---------- Source data ----------

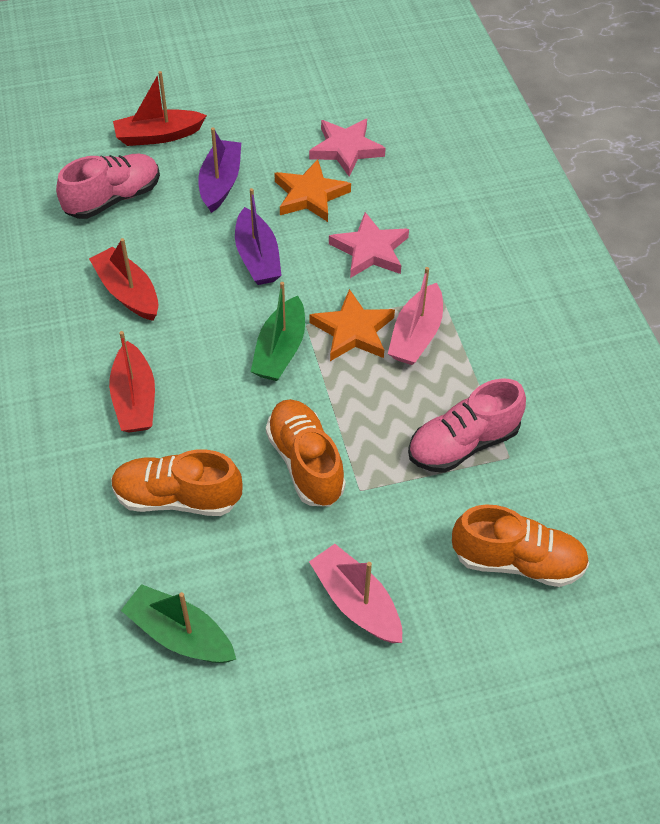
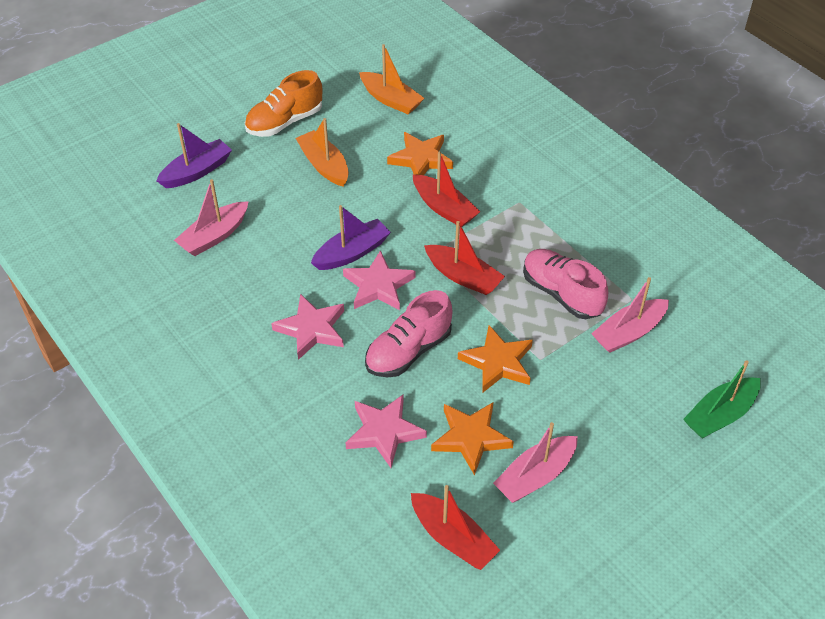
green boat: 2 -> 1
orange boat: 0 -> 2
orange shoe: 3 -> 1
orange star: 2 -> 3
pink boat: 2 -> 3
pink star: 2 -> 3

----------

**Assigned task**. Beginning at the line that holds "orange shoe: 3 -> 1", reproduce each line of the records above down to and including the last one.

**Solution for this problem**.
orange shoe: 3 -> 1
orange star: 2 -> 3
pink boat: 2 -> 3
pink star: 2 -> 3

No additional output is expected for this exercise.